Search string "degrees": state how many lines in the material below contain it, and nothing else.

- - -

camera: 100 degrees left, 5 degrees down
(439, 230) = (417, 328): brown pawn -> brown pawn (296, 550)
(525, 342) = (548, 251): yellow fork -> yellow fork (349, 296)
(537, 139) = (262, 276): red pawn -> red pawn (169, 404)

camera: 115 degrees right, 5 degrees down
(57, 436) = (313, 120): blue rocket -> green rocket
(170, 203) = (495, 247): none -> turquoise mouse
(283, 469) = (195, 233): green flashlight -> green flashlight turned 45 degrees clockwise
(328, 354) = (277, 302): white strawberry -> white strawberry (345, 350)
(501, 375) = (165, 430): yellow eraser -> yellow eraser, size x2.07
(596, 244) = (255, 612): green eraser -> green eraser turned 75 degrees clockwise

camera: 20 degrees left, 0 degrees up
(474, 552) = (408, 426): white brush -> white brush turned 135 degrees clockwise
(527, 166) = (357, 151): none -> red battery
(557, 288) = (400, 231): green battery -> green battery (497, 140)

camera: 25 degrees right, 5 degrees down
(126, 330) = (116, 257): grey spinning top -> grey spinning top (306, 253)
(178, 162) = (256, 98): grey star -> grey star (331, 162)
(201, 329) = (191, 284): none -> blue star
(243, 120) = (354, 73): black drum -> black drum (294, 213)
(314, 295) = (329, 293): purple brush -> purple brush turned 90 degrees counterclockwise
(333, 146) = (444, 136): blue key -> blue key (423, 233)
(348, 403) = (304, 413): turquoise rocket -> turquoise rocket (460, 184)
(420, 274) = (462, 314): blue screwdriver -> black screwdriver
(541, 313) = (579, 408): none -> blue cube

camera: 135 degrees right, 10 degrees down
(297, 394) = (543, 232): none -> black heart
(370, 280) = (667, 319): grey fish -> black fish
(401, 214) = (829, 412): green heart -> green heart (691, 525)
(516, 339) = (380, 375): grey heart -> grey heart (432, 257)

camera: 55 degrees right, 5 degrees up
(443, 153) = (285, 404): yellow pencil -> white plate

- - -

ANSWER AREA: 10